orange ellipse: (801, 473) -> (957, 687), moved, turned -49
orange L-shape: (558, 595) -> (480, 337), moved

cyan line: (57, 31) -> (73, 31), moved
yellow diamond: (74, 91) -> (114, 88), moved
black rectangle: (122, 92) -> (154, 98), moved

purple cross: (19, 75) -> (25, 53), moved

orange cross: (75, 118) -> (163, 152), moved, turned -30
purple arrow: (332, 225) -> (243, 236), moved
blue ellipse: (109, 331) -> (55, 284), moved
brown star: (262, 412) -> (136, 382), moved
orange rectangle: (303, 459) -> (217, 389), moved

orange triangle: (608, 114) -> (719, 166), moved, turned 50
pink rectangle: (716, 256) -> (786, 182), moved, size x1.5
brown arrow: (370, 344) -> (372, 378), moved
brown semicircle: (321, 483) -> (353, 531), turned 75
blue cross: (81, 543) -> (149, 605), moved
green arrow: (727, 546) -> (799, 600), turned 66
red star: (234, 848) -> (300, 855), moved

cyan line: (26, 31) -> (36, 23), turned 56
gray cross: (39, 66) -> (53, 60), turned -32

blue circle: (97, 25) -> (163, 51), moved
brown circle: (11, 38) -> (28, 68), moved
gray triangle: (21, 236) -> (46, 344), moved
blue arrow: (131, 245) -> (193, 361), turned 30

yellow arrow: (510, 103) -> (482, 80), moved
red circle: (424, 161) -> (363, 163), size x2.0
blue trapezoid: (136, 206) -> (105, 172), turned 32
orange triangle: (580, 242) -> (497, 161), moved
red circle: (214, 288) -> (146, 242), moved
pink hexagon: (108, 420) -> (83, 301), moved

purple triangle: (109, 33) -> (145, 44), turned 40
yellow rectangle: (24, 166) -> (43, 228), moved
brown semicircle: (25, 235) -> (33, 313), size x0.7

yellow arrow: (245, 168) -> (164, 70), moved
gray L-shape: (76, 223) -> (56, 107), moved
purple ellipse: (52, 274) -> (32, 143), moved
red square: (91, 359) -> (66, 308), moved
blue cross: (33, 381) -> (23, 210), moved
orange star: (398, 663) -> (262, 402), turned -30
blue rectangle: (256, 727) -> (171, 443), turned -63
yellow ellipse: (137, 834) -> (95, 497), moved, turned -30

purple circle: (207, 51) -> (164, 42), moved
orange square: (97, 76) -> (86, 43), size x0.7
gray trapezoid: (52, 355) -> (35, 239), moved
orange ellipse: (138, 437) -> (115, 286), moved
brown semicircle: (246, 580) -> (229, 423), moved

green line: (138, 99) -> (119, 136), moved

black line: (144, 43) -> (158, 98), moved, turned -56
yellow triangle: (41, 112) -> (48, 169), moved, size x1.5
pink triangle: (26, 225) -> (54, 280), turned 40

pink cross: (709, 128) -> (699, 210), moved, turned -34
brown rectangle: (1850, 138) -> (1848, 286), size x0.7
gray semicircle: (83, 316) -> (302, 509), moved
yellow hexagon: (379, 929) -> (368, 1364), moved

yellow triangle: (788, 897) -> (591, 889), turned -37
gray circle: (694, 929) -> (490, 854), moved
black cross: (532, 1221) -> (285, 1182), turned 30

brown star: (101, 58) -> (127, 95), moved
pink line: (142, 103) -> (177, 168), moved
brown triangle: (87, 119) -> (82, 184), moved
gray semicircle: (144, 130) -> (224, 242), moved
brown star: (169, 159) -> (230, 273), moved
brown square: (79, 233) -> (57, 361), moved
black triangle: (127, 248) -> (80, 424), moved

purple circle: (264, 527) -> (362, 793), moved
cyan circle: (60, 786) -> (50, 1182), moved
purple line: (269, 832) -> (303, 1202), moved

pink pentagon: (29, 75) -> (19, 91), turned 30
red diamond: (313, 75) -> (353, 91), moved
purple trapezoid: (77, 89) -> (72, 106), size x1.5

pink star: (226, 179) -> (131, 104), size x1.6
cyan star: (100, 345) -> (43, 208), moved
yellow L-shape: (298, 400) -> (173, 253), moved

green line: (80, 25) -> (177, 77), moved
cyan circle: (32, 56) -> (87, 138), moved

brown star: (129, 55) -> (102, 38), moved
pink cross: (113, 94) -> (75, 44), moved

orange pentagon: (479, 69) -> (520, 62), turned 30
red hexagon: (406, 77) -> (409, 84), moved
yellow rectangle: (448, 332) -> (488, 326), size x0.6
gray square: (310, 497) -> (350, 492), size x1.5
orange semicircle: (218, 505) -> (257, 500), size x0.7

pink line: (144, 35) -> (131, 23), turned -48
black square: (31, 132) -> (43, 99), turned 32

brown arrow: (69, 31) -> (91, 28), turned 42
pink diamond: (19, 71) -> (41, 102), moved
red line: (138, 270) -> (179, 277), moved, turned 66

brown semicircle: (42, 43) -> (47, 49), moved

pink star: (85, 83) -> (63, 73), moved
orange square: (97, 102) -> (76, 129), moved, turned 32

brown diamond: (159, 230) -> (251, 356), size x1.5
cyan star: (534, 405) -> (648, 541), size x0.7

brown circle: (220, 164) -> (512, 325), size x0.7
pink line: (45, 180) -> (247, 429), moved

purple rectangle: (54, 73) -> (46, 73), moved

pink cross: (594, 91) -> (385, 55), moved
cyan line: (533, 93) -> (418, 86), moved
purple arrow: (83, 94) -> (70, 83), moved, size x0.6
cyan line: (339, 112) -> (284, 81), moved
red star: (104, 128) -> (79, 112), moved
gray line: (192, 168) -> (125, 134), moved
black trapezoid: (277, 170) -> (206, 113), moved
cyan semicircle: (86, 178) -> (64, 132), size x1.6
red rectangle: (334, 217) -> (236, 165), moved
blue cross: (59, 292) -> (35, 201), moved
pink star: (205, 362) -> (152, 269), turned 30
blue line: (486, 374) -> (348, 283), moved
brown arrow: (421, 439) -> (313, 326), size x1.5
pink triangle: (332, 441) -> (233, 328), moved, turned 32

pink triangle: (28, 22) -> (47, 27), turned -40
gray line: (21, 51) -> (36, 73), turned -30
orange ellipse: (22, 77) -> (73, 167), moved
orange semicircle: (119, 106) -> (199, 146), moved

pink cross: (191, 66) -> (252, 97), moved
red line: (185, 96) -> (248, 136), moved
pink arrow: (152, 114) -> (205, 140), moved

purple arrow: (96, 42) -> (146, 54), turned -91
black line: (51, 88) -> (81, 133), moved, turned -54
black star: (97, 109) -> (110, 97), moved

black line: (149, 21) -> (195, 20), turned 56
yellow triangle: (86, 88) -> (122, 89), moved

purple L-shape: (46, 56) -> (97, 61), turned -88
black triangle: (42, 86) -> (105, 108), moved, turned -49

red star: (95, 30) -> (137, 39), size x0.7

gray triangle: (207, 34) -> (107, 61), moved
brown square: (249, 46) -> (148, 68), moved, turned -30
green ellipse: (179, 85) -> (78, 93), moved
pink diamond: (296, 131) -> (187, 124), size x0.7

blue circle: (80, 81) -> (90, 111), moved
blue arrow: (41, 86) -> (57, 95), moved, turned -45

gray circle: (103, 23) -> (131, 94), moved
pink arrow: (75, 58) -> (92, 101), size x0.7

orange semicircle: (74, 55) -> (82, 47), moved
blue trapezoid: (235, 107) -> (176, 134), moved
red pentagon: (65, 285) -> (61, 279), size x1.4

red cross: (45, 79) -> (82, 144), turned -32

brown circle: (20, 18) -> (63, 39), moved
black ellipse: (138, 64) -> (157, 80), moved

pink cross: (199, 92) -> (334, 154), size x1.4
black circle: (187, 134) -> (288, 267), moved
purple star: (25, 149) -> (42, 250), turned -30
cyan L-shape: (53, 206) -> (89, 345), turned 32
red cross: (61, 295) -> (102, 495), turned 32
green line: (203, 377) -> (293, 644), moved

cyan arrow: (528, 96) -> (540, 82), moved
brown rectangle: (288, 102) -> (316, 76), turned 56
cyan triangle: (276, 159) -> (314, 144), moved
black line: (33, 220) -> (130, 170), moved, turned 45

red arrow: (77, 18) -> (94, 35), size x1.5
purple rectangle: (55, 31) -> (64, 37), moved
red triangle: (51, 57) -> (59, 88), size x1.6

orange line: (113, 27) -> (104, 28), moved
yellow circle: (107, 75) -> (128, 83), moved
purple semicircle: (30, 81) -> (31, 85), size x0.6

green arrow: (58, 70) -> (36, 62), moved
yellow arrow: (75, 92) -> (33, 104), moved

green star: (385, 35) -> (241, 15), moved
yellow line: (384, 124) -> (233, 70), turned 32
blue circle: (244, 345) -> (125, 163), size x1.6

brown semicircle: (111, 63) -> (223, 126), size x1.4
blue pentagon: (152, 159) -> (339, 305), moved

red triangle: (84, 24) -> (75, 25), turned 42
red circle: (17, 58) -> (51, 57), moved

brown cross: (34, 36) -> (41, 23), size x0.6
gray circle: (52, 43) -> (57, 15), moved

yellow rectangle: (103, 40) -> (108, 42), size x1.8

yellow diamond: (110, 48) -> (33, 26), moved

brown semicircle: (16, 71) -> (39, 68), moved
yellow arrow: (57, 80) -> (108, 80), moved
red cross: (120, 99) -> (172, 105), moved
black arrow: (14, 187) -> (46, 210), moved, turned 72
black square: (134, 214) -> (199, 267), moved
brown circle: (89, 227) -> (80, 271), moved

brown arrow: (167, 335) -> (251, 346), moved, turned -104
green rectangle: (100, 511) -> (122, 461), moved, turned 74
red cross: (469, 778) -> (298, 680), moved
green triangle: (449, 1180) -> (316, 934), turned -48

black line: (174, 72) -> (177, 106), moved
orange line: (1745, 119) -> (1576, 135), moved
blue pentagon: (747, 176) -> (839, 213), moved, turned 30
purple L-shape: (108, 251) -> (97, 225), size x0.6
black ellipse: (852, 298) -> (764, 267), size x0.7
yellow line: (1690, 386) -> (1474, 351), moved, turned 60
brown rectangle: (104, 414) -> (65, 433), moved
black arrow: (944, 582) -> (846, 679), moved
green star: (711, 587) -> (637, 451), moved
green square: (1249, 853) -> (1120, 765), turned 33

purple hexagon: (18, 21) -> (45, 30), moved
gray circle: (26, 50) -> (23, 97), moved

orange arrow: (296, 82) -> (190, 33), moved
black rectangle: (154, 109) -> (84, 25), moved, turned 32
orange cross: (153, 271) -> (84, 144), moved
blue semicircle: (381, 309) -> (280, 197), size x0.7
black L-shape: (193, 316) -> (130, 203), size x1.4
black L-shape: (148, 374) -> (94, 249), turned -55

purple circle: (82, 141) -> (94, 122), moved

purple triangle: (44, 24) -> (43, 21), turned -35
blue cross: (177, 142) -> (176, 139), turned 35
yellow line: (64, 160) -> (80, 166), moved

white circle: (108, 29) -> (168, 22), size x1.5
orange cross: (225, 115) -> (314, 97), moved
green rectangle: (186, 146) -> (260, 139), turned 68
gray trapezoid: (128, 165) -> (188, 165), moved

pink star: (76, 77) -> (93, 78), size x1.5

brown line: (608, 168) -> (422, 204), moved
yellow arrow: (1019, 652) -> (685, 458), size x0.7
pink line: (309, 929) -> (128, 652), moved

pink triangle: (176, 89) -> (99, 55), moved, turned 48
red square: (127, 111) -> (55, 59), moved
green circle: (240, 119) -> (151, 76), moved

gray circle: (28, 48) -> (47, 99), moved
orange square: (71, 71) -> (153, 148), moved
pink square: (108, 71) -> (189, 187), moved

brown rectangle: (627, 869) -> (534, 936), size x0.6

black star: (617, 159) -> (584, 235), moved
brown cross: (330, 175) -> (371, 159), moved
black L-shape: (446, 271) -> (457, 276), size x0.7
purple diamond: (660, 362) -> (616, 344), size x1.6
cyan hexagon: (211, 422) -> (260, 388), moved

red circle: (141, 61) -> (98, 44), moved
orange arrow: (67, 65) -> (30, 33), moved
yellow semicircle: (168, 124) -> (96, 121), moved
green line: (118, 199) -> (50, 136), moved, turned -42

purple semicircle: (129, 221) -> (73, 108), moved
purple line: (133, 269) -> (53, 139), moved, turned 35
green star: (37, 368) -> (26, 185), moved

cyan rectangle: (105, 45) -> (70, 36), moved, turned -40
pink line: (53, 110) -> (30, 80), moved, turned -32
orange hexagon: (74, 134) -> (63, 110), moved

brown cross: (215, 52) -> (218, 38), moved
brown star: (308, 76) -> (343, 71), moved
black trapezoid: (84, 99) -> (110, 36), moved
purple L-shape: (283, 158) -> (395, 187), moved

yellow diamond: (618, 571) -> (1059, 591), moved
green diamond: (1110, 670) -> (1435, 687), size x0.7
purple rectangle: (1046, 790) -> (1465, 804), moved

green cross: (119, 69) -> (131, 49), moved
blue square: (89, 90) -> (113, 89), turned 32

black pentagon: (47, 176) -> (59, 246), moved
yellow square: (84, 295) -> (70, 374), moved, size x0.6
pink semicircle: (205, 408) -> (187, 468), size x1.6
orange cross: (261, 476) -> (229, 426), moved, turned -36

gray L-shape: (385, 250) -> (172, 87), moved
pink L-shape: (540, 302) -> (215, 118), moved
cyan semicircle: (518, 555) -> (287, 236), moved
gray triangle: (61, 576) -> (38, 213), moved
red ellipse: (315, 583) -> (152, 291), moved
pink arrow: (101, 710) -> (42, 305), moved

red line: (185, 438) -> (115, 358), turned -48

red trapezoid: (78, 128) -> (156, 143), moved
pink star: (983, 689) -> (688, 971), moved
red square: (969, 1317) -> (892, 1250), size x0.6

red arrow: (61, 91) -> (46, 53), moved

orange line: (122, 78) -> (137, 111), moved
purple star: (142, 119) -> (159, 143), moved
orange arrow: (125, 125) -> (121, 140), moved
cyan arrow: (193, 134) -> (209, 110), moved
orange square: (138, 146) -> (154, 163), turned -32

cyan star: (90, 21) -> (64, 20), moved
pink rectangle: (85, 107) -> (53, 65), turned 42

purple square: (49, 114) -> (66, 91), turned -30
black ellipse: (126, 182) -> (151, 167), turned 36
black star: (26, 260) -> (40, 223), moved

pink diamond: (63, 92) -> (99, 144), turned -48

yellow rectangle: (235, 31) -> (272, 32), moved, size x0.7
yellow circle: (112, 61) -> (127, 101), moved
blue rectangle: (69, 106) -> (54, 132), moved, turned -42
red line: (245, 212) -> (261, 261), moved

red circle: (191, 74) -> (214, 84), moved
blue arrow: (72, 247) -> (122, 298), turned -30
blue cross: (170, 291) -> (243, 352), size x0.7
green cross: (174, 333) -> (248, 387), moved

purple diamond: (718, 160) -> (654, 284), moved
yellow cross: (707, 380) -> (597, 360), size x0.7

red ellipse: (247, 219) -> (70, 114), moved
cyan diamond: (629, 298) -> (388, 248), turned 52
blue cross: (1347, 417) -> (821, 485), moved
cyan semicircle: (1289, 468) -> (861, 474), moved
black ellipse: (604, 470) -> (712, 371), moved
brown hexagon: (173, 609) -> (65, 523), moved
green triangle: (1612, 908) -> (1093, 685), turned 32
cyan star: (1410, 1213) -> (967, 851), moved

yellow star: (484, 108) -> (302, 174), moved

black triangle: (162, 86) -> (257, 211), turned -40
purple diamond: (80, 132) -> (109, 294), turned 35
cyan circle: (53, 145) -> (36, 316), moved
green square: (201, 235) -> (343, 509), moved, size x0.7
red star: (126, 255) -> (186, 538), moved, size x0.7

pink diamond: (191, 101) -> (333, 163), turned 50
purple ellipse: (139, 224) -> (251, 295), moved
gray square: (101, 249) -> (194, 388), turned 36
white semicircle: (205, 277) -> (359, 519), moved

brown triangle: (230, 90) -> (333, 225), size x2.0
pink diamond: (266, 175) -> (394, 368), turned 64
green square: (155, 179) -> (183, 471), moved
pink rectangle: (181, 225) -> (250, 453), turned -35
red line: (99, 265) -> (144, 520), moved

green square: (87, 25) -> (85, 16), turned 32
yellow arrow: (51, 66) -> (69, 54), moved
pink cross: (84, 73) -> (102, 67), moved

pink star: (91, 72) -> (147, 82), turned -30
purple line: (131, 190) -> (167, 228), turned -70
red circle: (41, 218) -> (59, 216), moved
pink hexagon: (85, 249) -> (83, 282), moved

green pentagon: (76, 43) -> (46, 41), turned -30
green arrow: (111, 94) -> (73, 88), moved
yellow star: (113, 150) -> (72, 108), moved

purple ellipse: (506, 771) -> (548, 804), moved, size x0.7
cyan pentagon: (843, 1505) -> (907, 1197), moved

PROBLEM STATEMENT - The required answer is the exact run of lines above starting at the line with "yellow triangle: (788, 897)" and ending at the line with "green line: (80, 25) -> (177, 77), moved", with both ends present.

OUTPUT OF THE TASK -
yellow triangle: (788, 897) -> (591, 889), turned -37
gray circle: (694, 929) -> (490, 854), moved
black cross: (532, 1221) -> (285, 1182), turned 30

brown star: (101, 58) -> (127, 95), moved
pink line: (142, 103) -> (177, 168), moved
brown triangle: (87, 119) -> (82, 184), moved
gray semicircle: (144, 130) -> (224, 242), moved
brown star: (169, 159) -> (230, 273), moved
brown square: (79, 233) -> (57, 361), moved
black triangle: (127, 248) -> (80, 424), moved

purple circle: (264, 527) -> (362, 793), moved
cyan circle: (60, 786) -> (50, 1182), moved
purple line: (269, 832) -> (303, 1202), moved

pink pentagon: (29, 75) -> (19, 91), turned 30
red diamond: (313, 75) -> (353, 91), moved
purple trapezoid: (77, 89) -> (72, 106), size x1.5

pink star: (226, 179) -> (131, 104), size x1.6
cyan star: (100, 345) -> (43, 208), moved
yellow L-shape: (298, 400) -> (173, 253), moved

green line: (80, 25) -> (177, 77), moved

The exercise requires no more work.